# [TASK INSTRUCTIONS]
Within the entries below, find the portion that opens with the line containing "none -> purple 2x4 slope [307,82,412,134]" and closes with the line containing "none -> orange 1x1 round brick [122,632,147,657]". Retype that portion exactly and only.
(Beginning of TASK MATERIAL)
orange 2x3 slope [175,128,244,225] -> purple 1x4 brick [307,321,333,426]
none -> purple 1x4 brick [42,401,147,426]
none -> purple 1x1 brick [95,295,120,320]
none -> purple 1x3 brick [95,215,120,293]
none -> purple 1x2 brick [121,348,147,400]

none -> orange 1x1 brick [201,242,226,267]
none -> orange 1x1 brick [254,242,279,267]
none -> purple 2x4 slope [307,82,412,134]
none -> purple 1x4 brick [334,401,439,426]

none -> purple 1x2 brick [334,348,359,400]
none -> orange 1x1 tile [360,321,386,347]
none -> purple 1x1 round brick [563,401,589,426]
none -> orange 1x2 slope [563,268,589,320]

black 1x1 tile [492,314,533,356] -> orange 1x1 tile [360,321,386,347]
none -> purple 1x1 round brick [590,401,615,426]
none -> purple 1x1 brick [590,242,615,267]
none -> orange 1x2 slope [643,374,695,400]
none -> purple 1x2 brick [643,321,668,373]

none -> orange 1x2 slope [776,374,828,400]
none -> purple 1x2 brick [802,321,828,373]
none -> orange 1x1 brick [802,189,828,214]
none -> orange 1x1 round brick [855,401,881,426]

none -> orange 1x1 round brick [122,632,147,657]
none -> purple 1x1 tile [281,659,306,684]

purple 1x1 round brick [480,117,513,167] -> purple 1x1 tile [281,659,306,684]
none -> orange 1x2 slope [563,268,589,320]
(End of TASK MATERIAL)
# [SOLUTION TO THE EXERCISE]
none -> purple 2x4 slope [307,82,412,134]
none -> purple 1x4 brick [334,401,439,426]

none -> purple 1x2 brick [334,348,359,400]
none -> orange 1x1 tile [360,321,386,347]
none -> purple 1x1 round brick [563,401,589,426]
none -> orange 1x2 slope [563,268,589,320]

black 1x1 tile [492,314,533,356] -> orange 1x1 tile [360,321,386,347]
none -> purple 1x1 round brick [590,401,615,426]
none -> purple 1x1 brick [590,242,615,267]
none -> orange 1x2 slope [643,374,695,400]
none -> purple 1x2 brick [643,321,668,373]

none -> orange 1x2 slope [776,374,828,400]
none -> purple 1x2 brick [802,321,828,373]
none -> orange 1x1 brick [802,189,828,214]
none -> orange 1x1 round brick [855,401,881,426]

none -> orange 1x1 round brick [122,632,147,657]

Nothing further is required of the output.